▶ Records provided
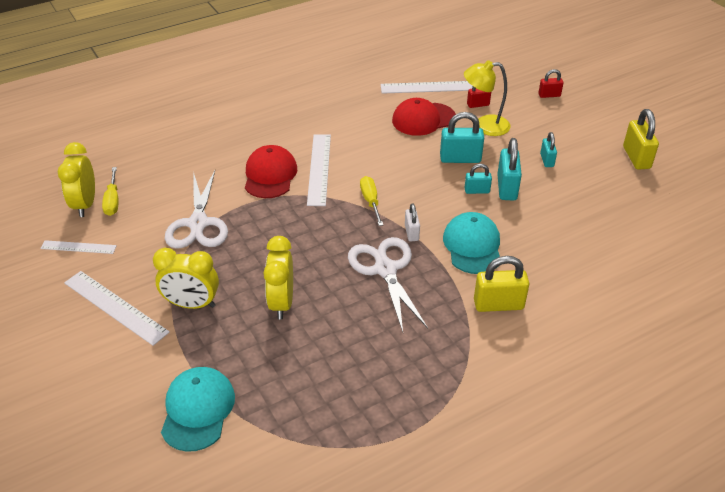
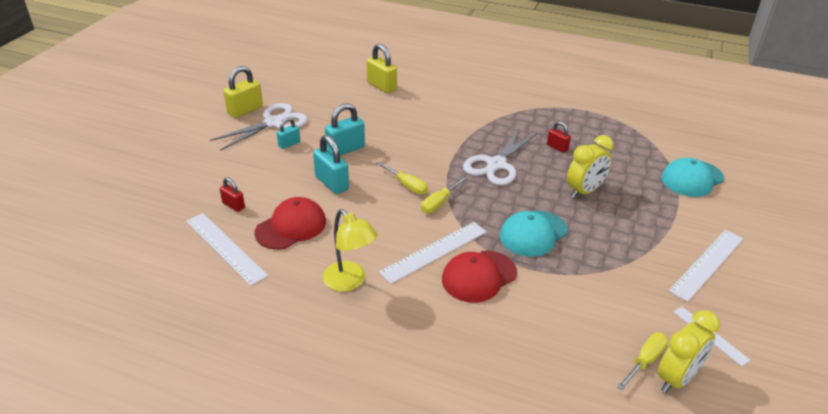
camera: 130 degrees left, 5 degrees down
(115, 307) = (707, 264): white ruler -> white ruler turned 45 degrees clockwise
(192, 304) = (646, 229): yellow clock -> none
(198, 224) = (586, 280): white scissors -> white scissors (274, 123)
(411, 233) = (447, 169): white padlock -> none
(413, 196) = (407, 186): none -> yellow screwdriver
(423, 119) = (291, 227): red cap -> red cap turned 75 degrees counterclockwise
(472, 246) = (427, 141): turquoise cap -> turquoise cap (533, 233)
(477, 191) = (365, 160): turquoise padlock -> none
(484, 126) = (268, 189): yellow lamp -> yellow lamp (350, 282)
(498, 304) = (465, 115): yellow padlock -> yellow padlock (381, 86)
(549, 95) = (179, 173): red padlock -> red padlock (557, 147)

* * *

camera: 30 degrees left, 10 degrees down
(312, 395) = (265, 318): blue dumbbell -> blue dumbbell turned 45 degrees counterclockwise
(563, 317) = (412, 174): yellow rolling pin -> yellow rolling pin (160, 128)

--

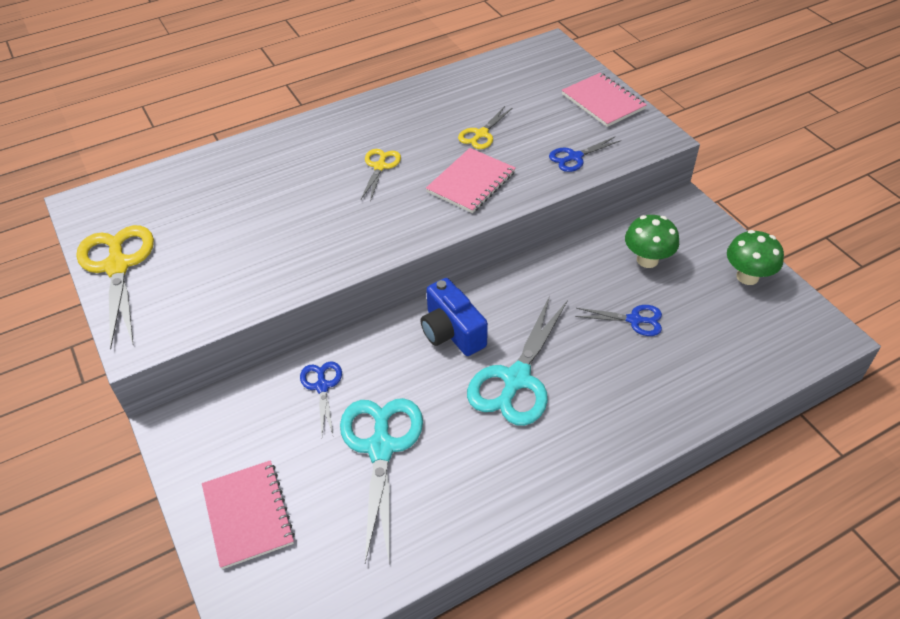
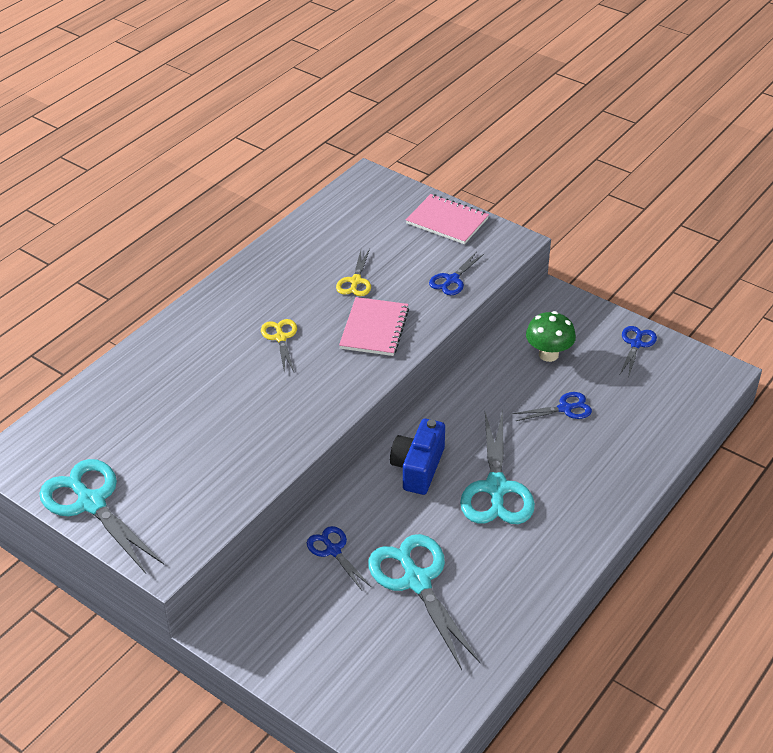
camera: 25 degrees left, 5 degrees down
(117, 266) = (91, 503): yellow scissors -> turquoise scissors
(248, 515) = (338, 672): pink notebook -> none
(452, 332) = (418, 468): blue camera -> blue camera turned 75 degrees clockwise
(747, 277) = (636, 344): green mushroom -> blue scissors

▶ What you will do
Copy out only the lines of the records above from the one with "(498, 304) = (465, 115): yellow" through the one with "(549, 95) = (179, 173): red", exactly as they stand, both included.

▶ Your response
(498, 304) = (465, 115): yellow padlock -> yellow padlock (381, 86)
(549, 95) = (179, 173): red padlock -> red padlock (557, 147)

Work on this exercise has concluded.